**Exercise task:** Copy everything from the line containing "Describe the element at coordinates (1060, 852)" down to the line containing "center [334, 586].", both lines included, keeping every character unchanged.

**Information provided:**
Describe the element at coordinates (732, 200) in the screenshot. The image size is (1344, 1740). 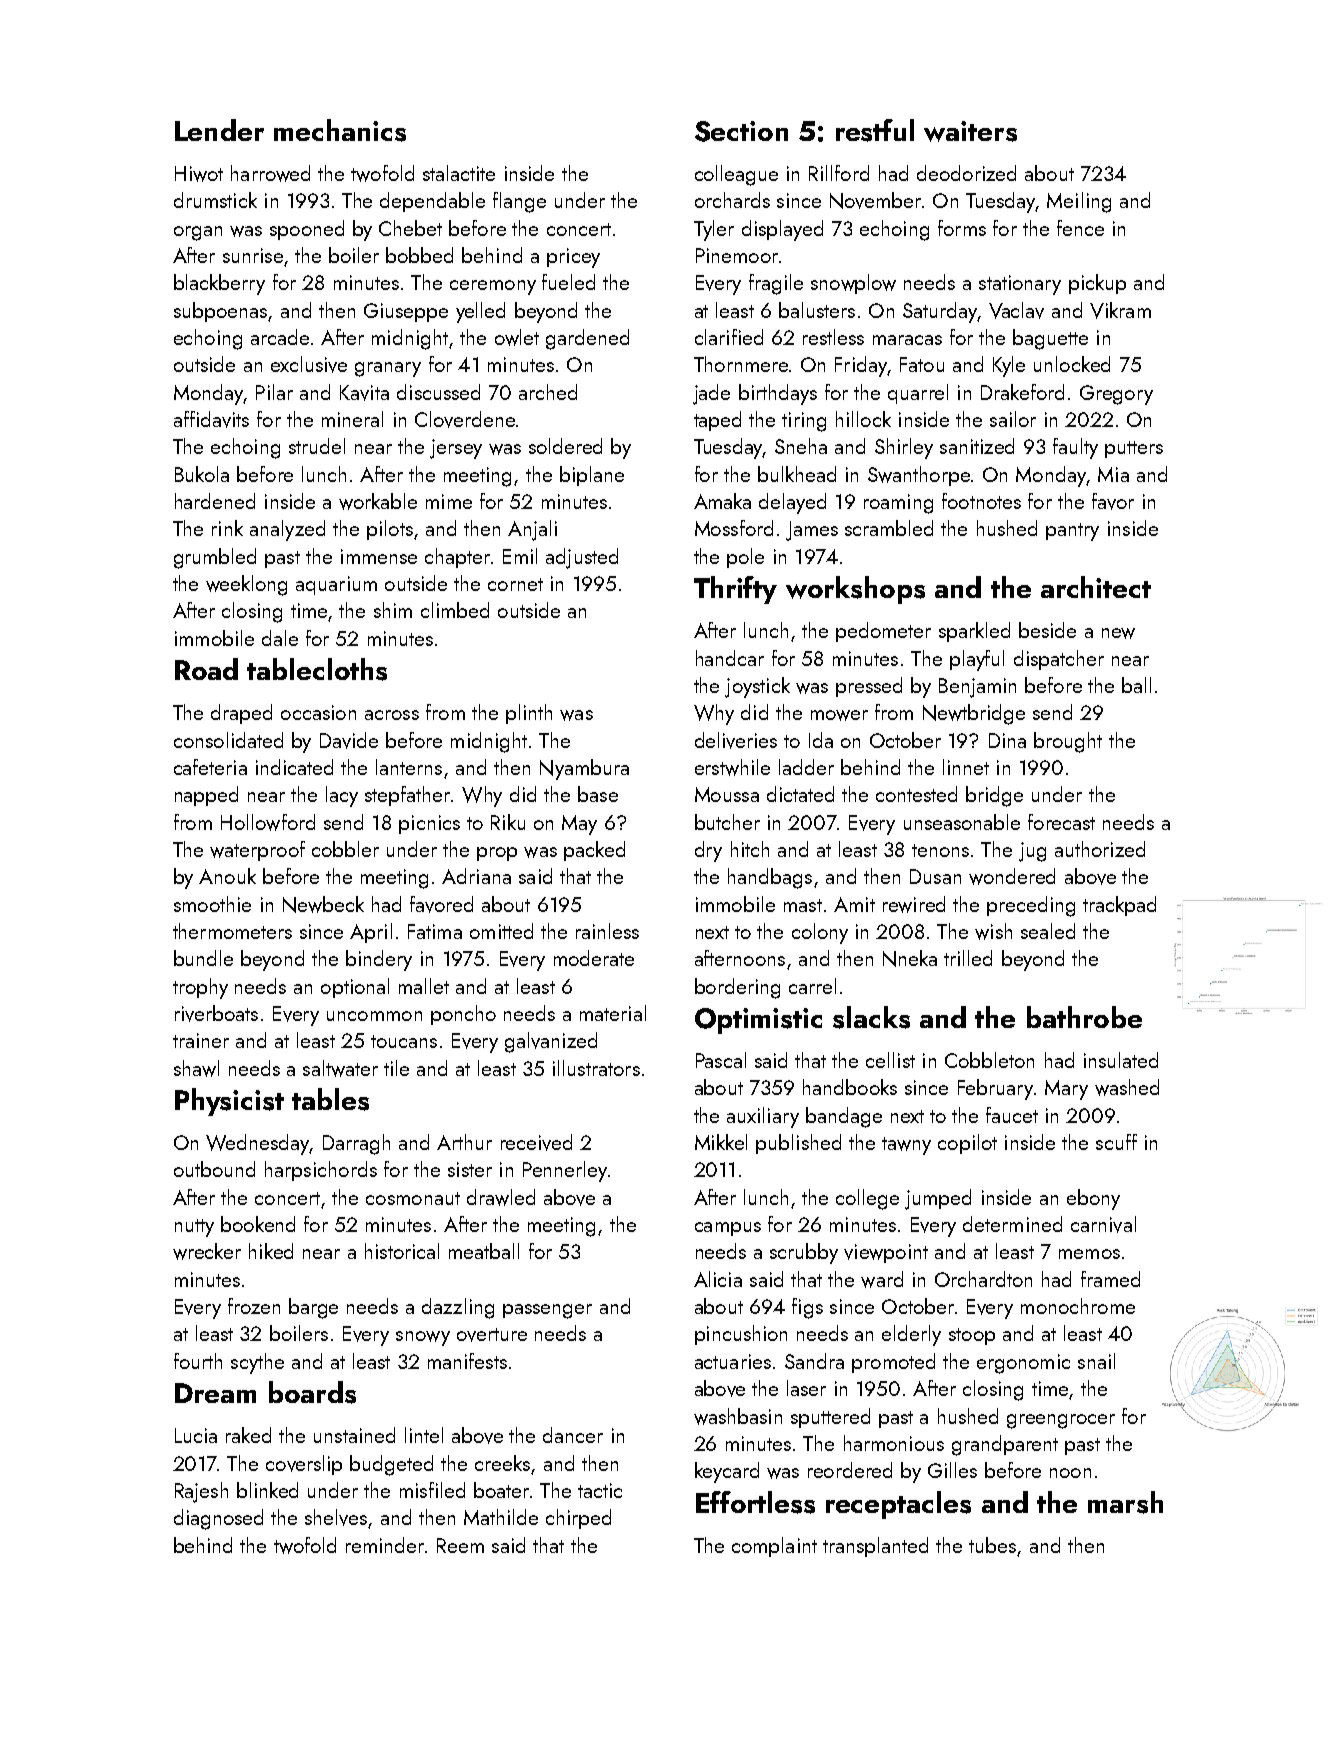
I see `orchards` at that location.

--

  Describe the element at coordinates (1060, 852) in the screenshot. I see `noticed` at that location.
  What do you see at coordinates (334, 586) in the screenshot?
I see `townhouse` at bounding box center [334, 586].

**Output of the task:**
  Describe the element at coordinates (1060, 852) in the screenshot. I see `noticed` at that location.
  What do you see at coordinates (334, 586) in the screenshot?
I see `townhouse` at bounding box center [334, 586].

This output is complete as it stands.